The task -
Skip the pictures. Quote every line below, exactly, from the one with "purple bowl [102,271,219,334]" through the final line.

Records shown -
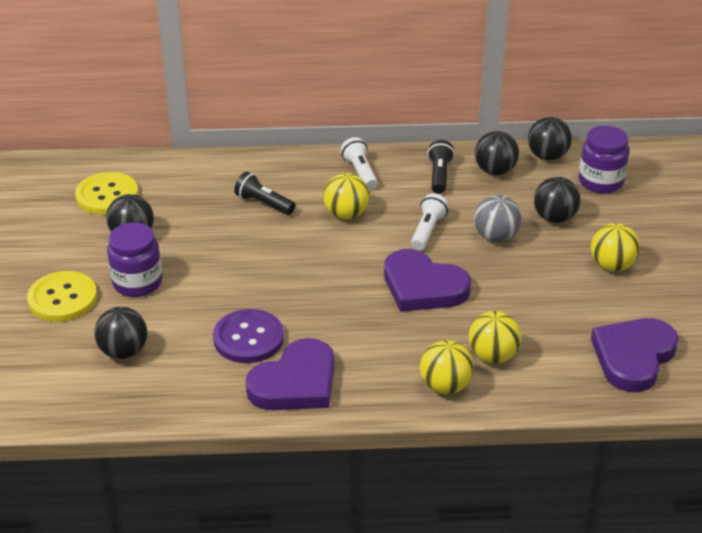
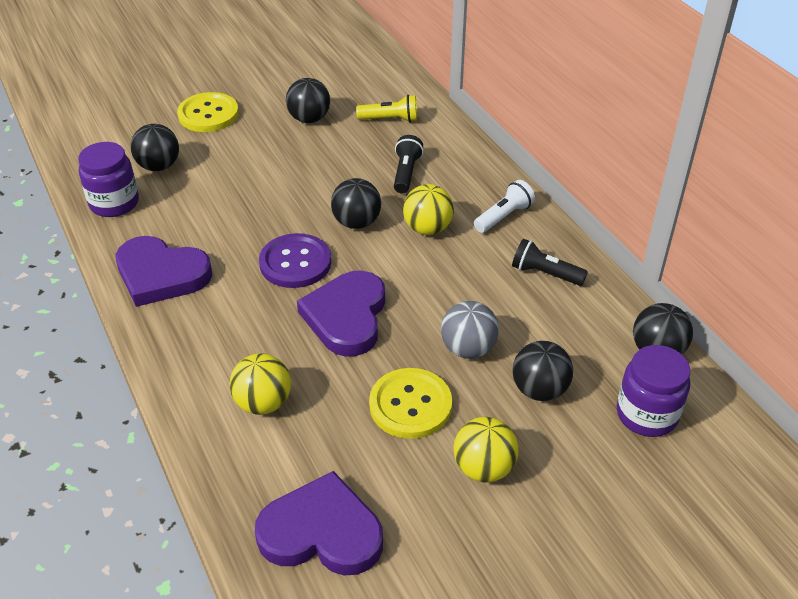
camera: 65 degrees right, 5 degrees up
yellow button [75,172,138,215] -> yellow button moved to [369,368,452,439]
purple jar [107,222,162,297] -> purple jar moved to [78,142,139,217]
purple button [213,309,284,363] -> purple button moved to [259,233,331,288]
white flashlight [411,193,449,250] -> none
yellow ball [420,340,474,394] -> none
black flashlight [427,140,455,194] -> black flashlight turned 135 degrees counterclockwise [512,239,588,286]
black ball [475,131,519,175] -> black ball moved to [331,178,381,229]
none -> yellow flashlight [356,95,417,122]

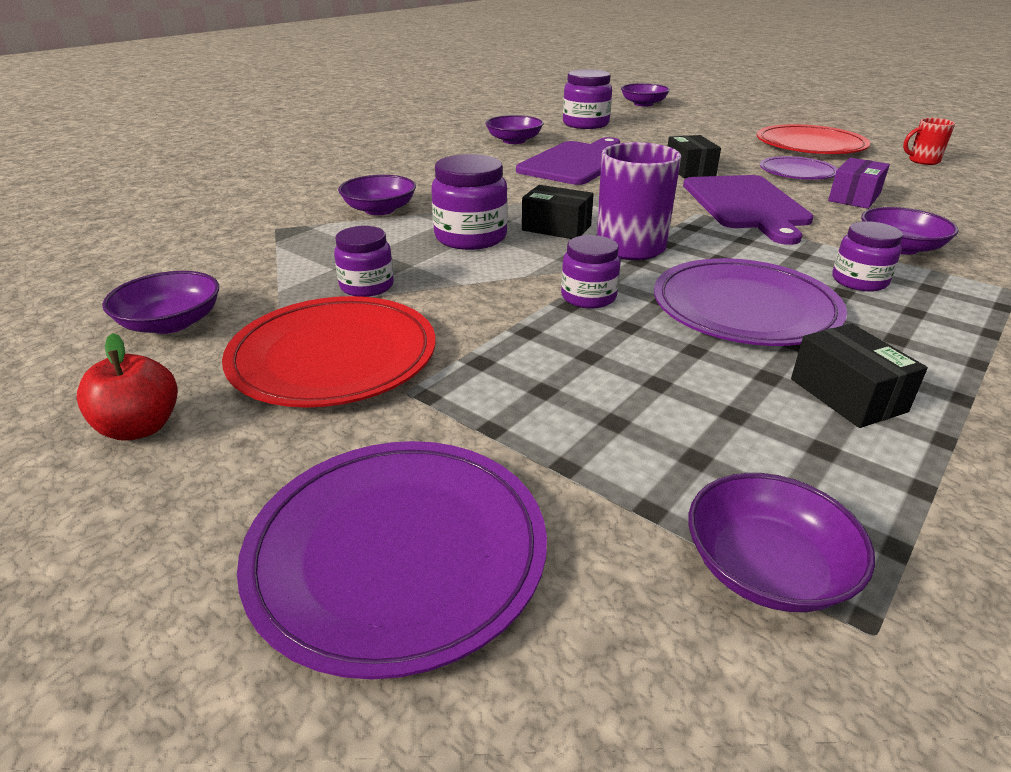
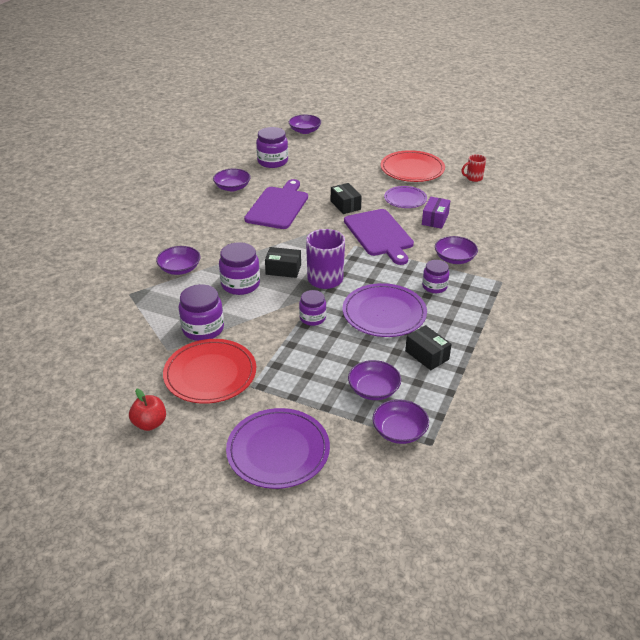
camera: 15 degrees left, 5 degrees up
purple bowl [102,271,219,334] -> purple bowl moved to [348,360,401,400]
purple jar [334,226,394,297] -> purple jar [179,284,224,341], size x1.55

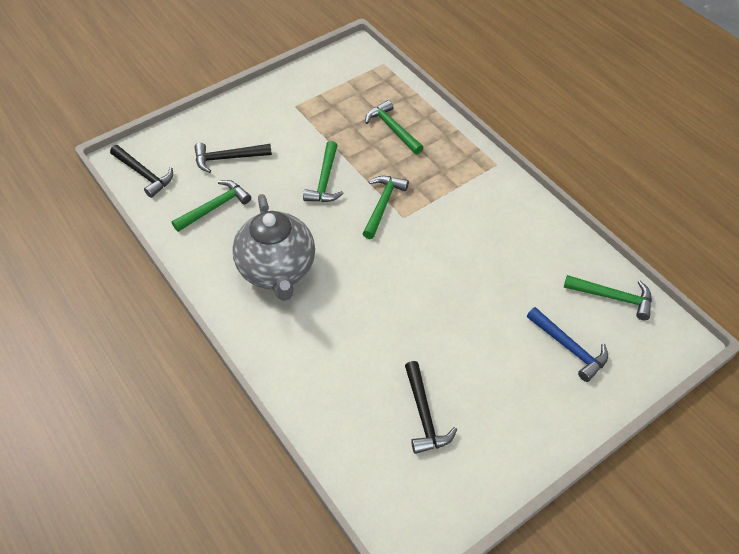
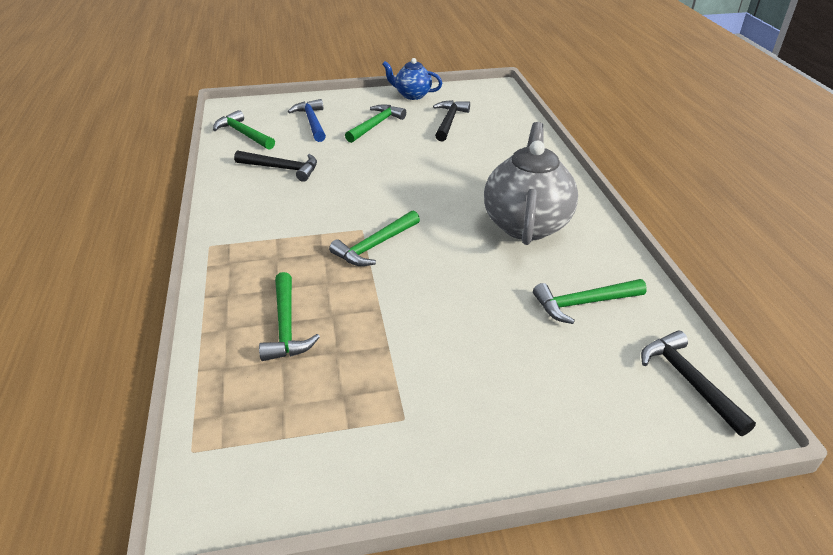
camera: 155 degrees left, 15 degrees down
black hammer [194,143,272,173] -> black hammer moved to [234,150,317,182]
green hammer [303,141,344,202] -> green hammer moved to [345,104,406,143]
none -> blue teapot [382,58,442,100]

Answer to the exercise -
purple bowl [102,271,219,334] -> purple bowl moved to [348,360,401,400]
purple jar [334,226,394,297] -> purple jar [179,284,224,341], size x1.55

camera: 155 degrees left, 15 degrees down
black hammer [194,143,272,173] -> black hammer moved to [234,150,317,182]
green hammer [303,141,344,202] -> green hammer moved to [345,104,406,143]
none -> blue teapot [382,58,442,100]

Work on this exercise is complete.